Coordinate-based object records
════════════════

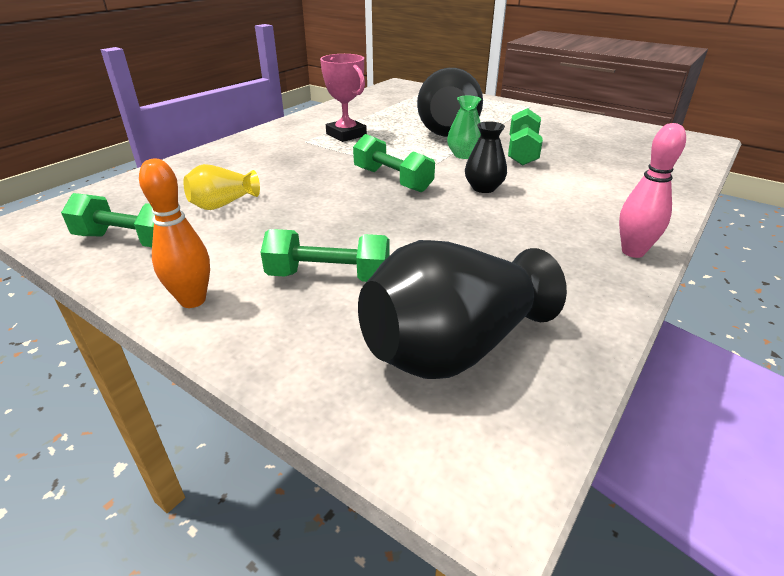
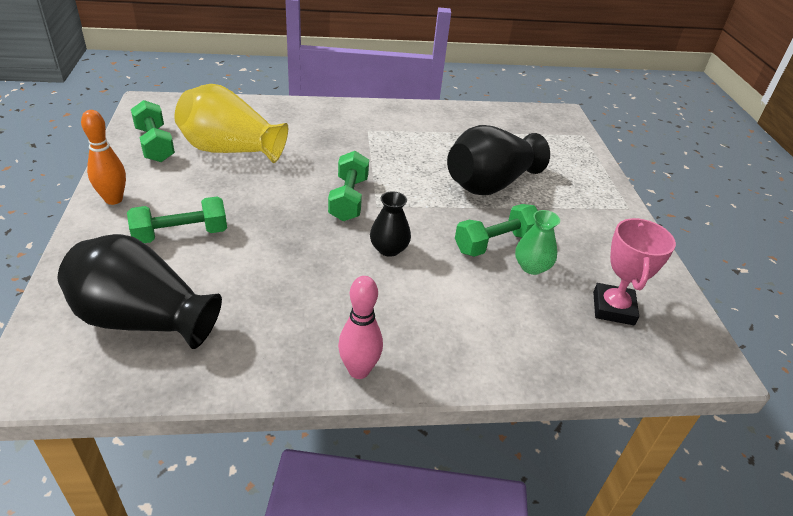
camera: 45 degrees right, 5 degrees up
(223, 204) = (231, 150): yellow vase -> yellow vase, size x1.92
(329, 276) = (181, 234): green dumbbell -> green dumbbell turned 75 degrees counterclockwise
(346, 135) = (405, 141): pink trophy -> pink trophy (613, 308)
(464, 155) = (444, 214): green vase -> green vase (532, 267)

════════════════

**What to work on**:
Give every line of the data above again as it stands; the pictures stay out.

**Your solution**:
camera: 45 degrees right, 5 degrees up
(223, 204) = (231, 150): yellow vase -> yellow vase, size x1.92
(329, 276) = (181, 234): green dumbbell -> green dumbbell turned 75 degrees counterclockwise
(346, 135) = (405, 141): pink trophy -> pink trophy (613, 308)
(464, 155) = (444, 214): green vase -> green vase (532, 267)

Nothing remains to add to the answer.